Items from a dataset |
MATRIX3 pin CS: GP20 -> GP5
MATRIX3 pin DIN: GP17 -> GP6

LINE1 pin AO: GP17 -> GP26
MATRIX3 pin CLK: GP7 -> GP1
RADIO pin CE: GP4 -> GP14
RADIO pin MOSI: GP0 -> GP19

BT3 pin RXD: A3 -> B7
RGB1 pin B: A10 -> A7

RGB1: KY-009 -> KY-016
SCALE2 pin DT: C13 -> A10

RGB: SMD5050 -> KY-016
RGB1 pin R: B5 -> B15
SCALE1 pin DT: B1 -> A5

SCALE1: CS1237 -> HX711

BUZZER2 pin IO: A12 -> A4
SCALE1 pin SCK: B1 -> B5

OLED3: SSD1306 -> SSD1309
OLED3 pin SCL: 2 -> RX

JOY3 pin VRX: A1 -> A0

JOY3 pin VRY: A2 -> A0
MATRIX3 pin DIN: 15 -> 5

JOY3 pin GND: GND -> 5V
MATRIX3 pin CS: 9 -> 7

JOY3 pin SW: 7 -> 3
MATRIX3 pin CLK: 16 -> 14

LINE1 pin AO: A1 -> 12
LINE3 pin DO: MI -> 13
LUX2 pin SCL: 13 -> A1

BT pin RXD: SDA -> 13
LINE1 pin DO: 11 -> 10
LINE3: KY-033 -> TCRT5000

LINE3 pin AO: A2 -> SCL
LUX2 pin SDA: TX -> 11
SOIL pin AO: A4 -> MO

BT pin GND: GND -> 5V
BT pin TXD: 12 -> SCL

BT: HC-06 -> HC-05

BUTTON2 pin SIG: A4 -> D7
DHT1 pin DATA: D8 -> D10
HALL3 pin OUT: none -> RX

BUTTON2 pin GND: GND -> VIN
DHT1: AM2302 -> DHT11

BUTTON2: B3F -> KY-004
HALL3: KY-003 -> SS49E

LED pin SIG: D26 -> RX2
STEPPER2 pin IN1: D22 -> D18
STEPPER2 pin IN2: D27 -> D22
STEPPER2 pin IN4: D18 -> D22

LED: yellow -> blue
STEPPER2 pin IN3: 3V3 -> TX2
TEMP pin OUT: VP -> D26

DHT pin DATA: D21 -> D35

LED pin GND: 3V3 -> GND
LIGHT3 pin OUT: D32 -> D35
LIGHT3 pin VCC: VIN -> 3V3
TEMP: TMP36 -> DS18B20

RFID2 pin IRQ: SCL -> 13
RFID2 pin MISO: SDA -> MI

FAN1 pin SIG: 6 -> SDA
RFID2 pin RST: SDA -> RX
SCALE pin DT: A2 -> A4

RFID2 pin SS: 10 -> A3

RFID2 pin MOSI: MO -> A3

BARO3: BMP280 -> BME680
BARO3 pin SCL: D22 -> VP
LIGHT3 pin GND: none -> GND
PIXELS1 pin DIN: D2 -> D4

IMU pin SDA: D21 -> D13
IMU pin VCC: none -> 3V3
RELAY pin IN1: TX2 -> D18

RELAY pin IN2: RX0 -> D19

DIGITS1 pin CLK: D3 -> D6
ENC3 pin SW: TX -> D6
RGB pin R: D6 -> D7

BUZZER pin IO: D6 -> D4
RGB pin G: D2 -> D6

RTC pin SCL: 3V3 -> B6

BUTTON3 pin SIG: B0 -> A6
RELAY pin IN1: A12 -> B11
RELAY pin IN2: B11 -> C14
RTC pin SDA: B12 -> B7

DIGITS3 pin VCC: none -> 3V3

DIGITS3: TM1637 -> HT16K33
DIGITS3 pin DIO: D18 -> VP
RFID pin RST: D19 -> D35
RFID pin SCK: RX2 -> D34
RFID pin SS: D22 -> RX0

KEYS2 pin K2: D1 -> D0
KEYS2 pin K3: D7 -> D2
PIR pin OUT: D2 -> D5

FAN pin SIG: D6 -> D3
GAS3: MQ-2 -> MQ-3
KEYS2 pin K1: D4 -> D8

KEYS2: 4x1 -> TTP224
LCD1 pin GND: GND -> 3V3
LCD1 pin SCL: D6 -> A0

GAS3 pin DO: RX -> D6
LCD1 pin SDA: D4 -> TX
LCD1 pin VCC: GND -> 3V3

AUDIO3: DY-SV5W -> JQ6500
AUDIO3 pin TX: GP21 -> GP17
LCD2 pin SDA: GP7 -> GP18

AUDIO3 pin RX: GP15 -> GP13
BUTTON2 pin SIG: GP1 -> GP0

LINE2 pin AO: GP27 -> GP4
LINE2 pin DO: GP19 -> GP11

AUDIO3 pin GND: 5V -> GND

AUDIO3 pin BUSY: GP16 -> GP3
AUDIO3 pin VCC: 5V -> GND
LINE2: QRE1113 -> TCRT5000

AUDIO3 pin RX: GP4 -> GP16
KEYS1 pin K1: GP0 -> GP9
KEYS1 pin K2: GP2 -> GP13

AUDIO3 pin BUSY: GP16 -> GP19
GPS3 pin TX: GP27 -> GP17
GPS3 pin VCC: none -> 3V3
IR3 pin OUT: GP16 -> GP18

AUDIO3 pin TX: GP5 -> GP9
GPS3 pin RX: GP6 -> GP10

Task description | All that belongs in the answer is the run of lines above from the line containing "LINE3 pin AO: A2 -> SCL" through the line containing "RGB pin G: D2 -> D6", exactly as written.

Exercise output |
LINE3 pin AO: A2 -> SCL
LUX2 pin SDA: TX -> 11
SOIL pin AO: A4 -> MO

BT pin GND: GND -> 5V
BT pin TXD: 12 -> SCL

BT: HC-06 -> HC-05

BUTTON2 pin SIG: A4 -> D7
DHT1 pin DATA: D8 -> D10
HALL3 pin OUT: none -> RX

BUTTON2 pin GND: GND -> VIN
DHT1: AM2302 -> DHT11

BUTTON2: B3F -> KY-004
HALL3: KY-003 -> SS49E

LED pin SIG: D26 -> RX2
STEPPER2 pin IN1: D22 -> D18
STEPPER2 pin IN2: D27 -> D22
STEPPER2 pin IN4: D18 -> D22

LED: yellow -> blue
STEPPER2 pin IN3: 3V3 -> TX2
TEMP pin OUT: VP -> D26

DHT pin DATA: D21 -> D35

LED pin GND: 3V3 -> GND
LIGHT3 pin OUT: D32 -> D35
LIGHT3 pin VCC: VIN -> 3V3
TEMP: TMP36 -> DS18B20

RFID2 pin IRQ: SCL -> 13
RFID2 pin MISO: SDA -> MI

FAN1 pin SIG: 6 -> SDA
RFID2 pin RST: SDA -> RX
SCALE pin DT: A2 -> A4

RFID2 pin SS: 10 -> A3

RFID2 pin MOSI: MO -> A3

BARO3: BMP280 -> BME680
BARO3 pin SCL: D22 -> VP
LIGHT3 pin GND: none -> GND
PIXELS1 pin DIN: D2 -> D4

IMU pin SDA: D21 -> D13
IMU pin VCC: none -> 3V3
RELAY pin IN1: TX2 -> D18

RELAY pin IN2: RX0 -> D19

DIGITS1 pin CLK: D3 -> D6
ENC3 pin SW: TX -> D6
RGB pin R: D6 -> D7

BUZZER pin IO: D6 -> D4
RGB pin G: D2 -> D6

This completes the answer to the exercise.